[Records from a dataset]
┌────────
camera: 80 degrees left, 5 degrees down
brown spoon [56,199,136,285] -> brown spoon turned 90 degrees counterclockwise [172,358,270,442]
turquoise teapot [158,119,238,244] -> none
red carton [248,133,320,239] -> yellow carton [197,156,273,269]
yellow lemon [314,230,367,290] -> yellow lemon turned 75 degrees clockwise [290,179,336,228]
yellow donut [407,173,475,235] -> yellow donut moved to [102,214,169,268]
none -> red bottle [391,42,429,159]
└────────
• EXERCISE DESCRIPTION
Please set down, with no changes, the line that contains "red carton [248,133,320,239]" and all the lines after it until the entries end; write nothing besides them.

• COMPLETED TASK
red carton [248,133,320,239] -> yellow carton [197,156,273,269]
yellow lemon [314,230,367,290] -> yellow lemon turned 75 degrees clockwise [290,179,336,228]
yellow donut [407,173,475,235] -> yellow donut moved to [102,214,169,268]
none -> red bottle [391,42,429,159]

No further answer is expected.